### TASK
Say how many lines of the data contain "capsule", and nothing more.

### EXERCISE DATA
::::
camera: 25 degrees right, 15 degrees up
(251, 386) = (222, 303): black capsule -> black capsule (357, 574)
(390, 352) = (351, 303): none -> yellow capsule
::::
### RESULT
2